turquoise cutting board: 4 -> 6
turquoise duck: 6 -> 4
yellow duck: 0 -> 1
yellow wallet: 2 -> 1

==

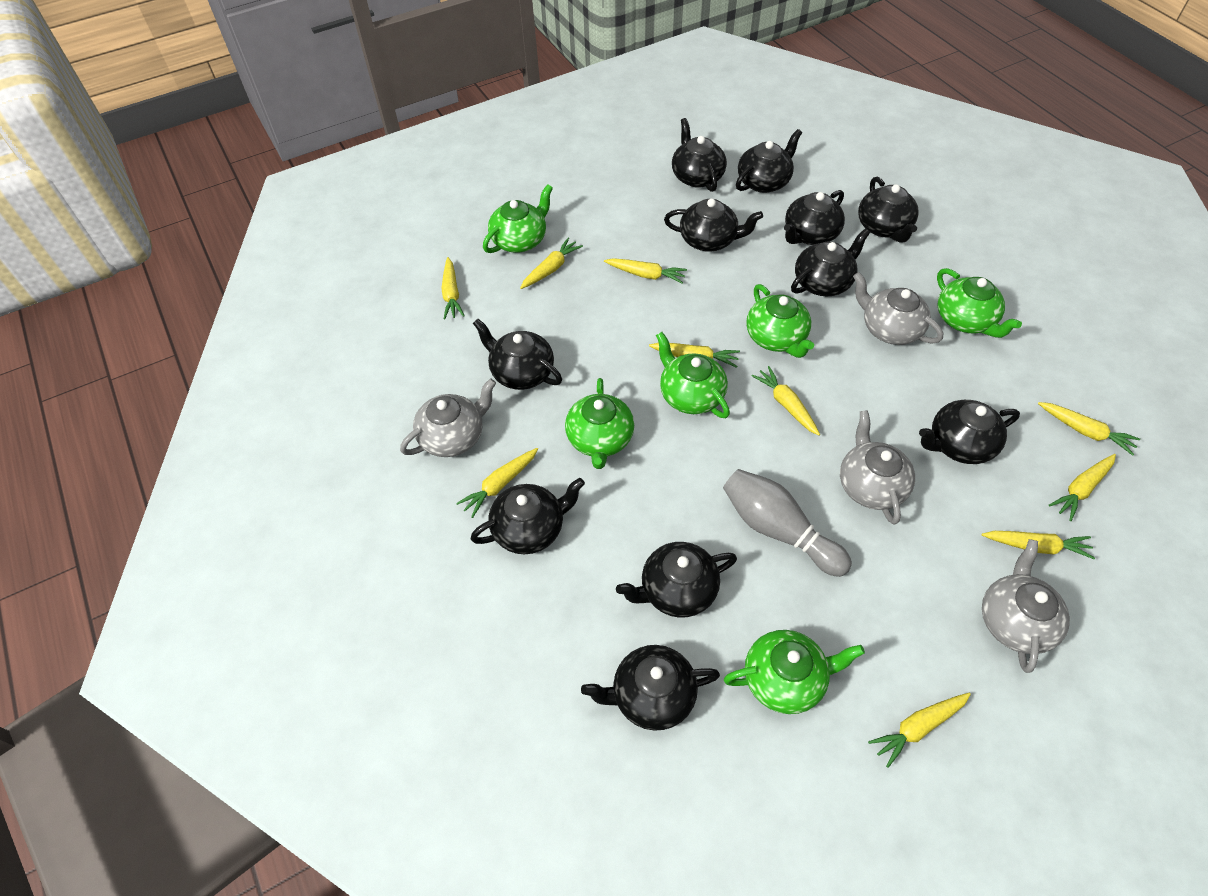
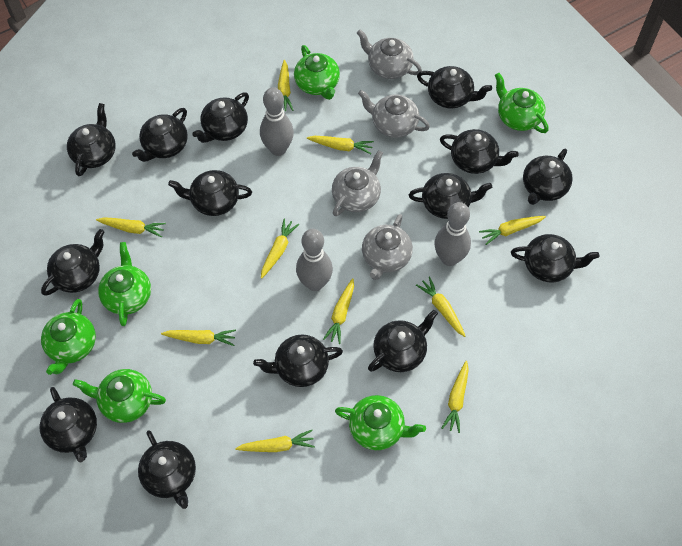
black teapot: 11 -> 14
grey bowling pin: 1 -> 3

* * *

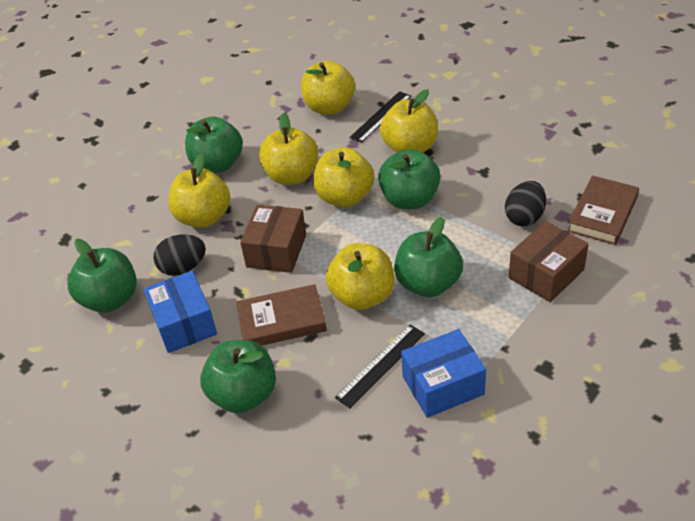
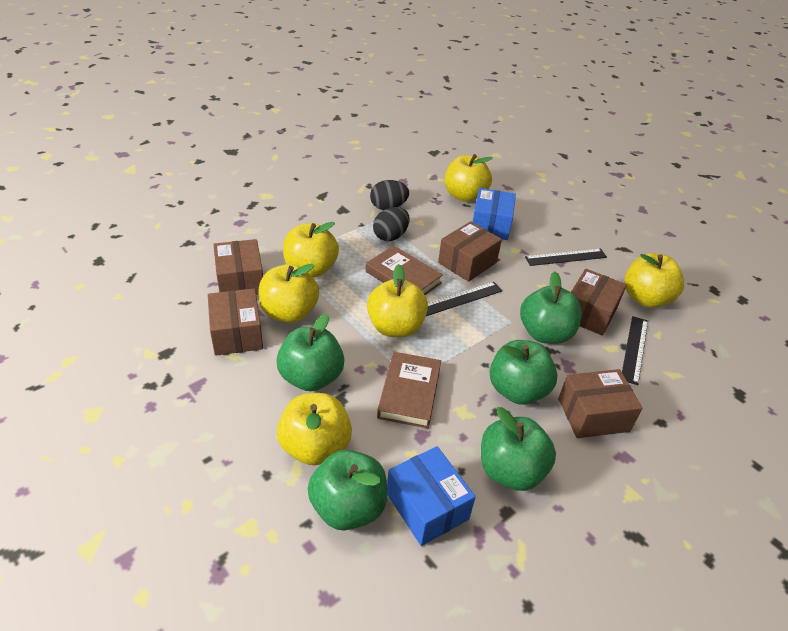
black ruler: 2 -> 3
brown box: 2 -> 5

Action item.
From the material above, set down exactly the lines between the line holding "turquoise cutting board: 4 -> 6" and the line holding "yellow wallet: 2 -> 1", inclusive. Include nothing else.

Answer for the task.
turquoise cutting board: 4 -> 6
turquoise duck: 6 -> 4
yellow duck: 0 -> 1
yellow wallet: 2 -> 1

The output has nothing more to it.